- [Task statement] Pull out every line below that contains the word "purple".

- [Data extract]
***
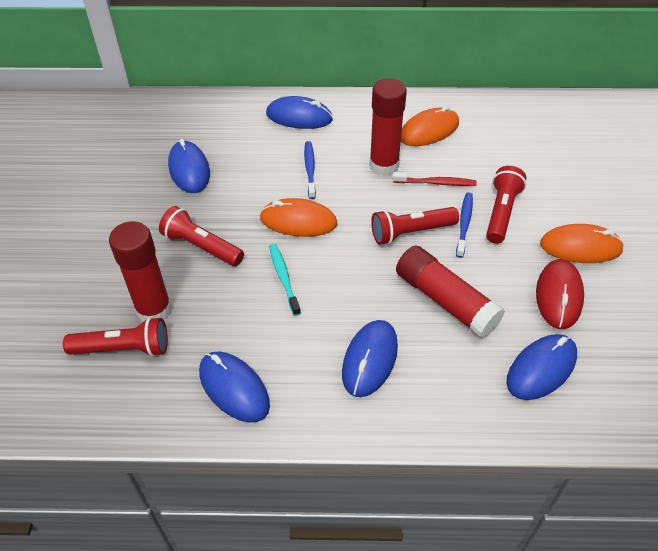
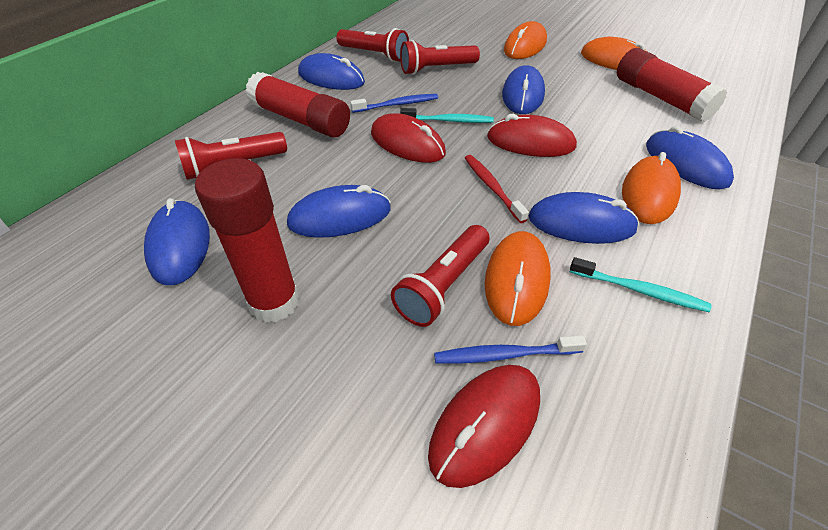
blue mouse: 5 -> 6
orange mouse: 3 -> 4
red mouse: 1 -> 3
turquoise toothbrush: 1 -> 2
***
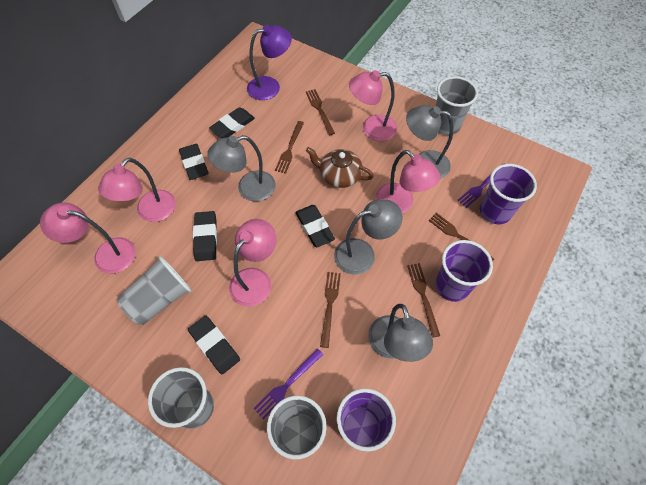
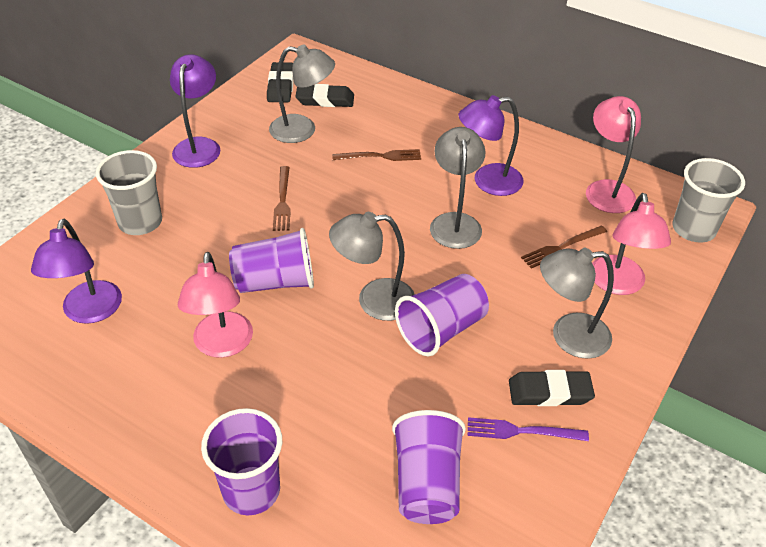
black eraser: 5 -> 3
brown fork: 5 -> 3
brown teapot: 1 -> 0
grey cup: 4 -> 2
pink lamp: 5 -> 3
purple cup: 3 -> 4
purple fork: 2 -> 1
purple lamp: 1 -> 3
***
- [Result of this exercise]
purple cup: 3 -> 4
purple fork: 2 -> 1
purple lamp: 1 -> 3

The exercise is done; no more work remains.